**WHAT THE TASK ASKS:** Using the listing that follows, filter out every line lacking the string "diamond" and return the rest.
# # # # # # #
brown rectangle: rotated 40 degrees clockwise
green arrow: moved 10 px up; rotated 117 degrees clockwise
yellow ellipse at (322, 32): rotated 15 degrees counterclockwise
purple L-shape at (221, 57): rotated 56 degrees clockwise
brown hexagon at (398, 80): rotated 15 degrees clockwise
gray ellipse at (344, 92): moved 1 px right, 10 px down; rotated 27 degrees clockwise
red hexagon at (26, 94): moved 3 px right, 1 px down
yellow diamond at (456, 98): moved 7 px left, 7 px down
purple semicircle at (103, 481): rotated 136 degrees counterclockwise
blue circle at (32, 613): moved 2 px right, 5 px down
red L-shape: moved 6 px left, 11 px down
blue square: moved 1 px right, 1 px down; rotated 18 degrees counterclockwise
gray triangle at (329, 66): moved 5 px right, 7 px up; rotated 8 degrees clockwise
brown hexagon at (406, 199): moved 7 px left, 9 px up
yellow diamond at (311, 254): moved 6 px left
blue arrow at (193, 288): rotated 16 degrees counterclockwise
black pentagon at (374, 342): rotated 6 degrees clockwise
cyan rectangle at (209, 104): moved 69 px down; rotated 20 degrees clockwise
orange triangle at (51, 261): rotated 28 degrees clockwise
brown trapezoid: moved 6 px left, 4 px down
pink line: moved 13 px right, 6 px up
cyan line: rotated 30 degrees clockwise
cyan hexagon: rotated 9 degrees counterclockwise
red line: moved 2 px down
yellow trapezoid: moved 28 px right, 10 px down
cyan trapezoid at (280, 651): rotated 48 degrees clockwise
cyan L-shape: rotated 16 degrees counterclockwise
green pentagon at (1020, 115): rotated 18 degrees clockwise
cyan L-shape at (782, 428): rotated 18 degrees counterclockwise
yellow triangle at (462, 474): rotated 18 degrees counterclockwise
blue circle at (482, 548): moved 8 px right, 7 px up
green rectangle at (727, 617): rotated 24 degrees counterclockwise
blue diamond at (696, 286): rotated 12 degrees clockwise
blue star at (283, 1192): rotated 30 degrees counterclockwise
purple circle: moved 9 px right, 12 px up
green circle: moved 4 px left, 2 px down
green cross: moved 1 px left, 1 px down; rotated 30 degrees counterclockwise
# # # # # # #
**ANSWER SECTION:**
yellow diamond at (456, 98): moved 7 px left, 7 px down
yellow diamond at (311, 254): moved 6 px left
blue diamond at (696, 286): rotated 12 degrees clockwise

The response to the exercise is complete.